Exercise description: Starting at the line that contains "Leipzig: 12:59 -> 12:54" and ending with the last line of the data below, print every line without changes, and omit the pictures from your answer.

Extracted records:

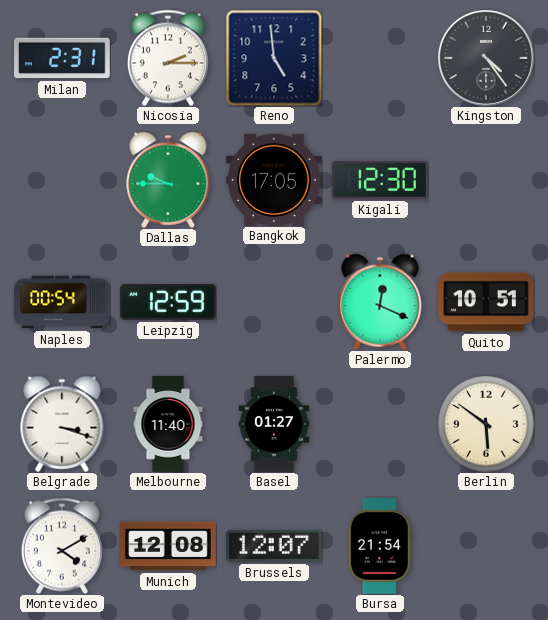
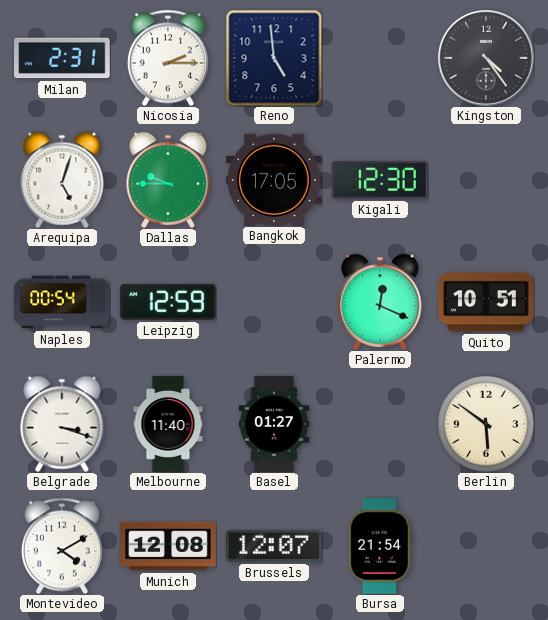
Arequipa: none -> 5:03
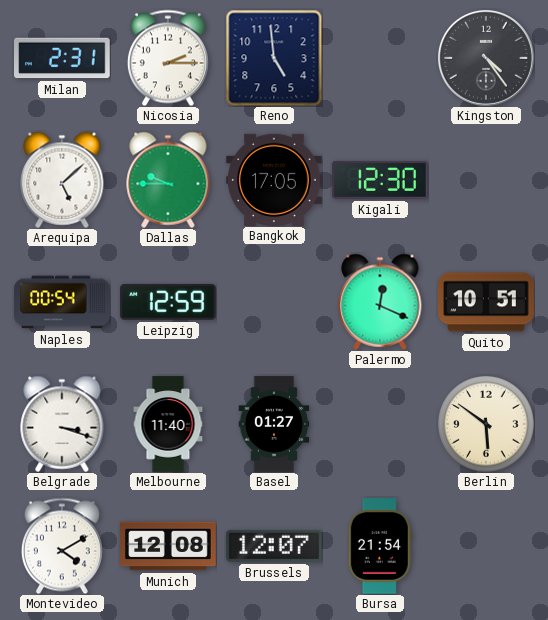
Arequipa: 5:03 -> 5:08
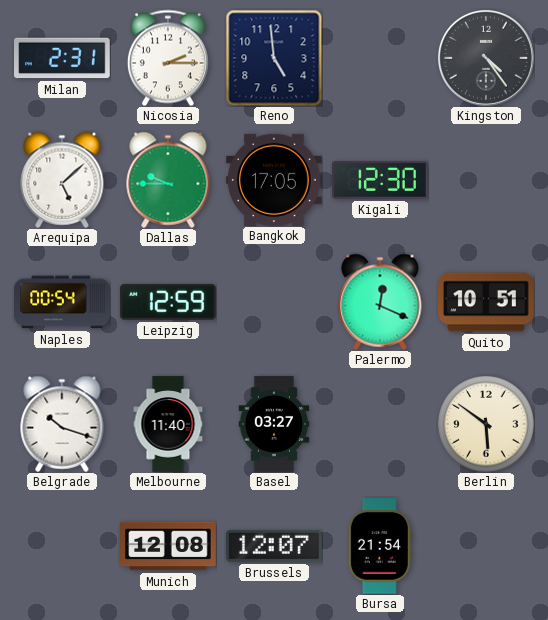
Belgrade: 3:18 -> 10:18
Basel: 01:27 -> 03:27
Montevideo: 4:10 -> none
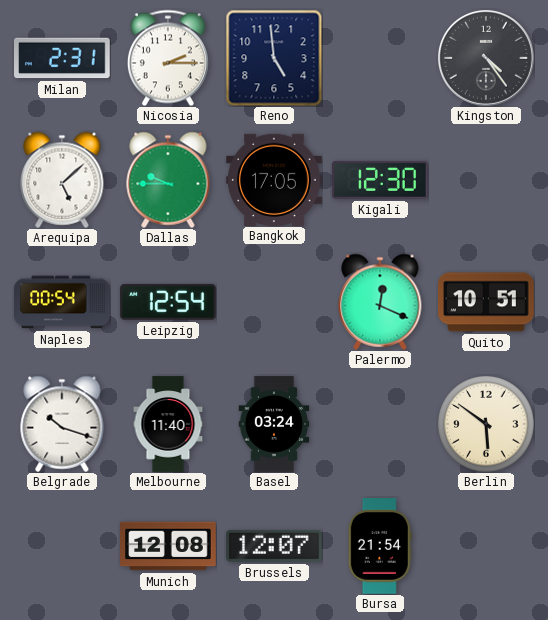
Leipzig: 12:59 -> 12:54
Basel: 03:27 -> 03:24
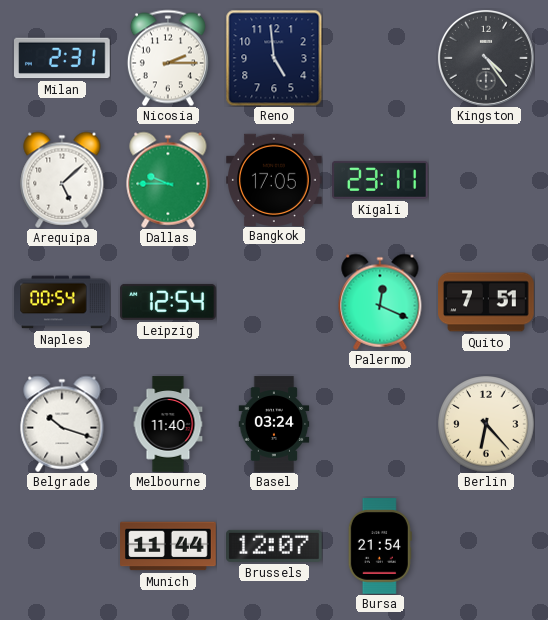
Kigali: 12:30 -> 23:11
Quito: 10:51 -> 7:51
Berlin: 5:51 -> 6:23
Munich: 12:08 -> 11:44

Task response:
Leipzig: 12:59 -> 12:54
Basel: 03:27 -> 03:24
Kigali: 12:30 -> 23:11
Quito: 10:51 -> 7:51
Berlin: 5:51 -> 6:23
Munich: 12:08 -> 11:44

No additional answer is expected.